- [Information shown]
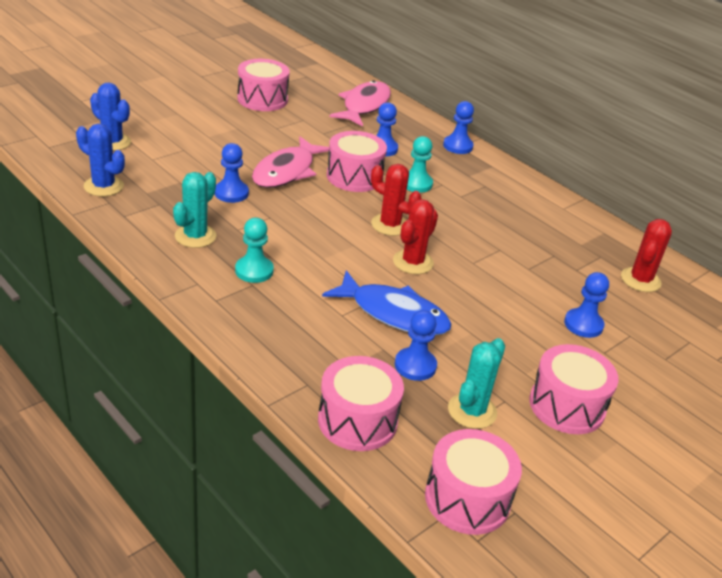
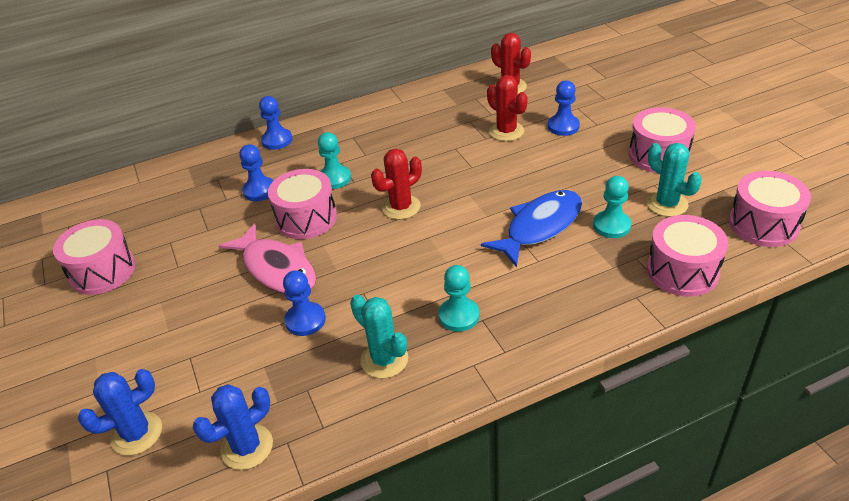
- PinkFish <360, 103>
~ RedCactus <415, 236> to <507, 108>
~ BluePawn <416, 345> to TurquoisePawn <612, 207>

- [Directions]
From the first line to the last, transcribe the listing exactly; skip the pictures.

- [Completed task]
- PinkFish <360, 103>
~ RedCactus <415, 236> to <507, 108>
~ BluePawn <416, 345> to TurquoisePawn <612, 207>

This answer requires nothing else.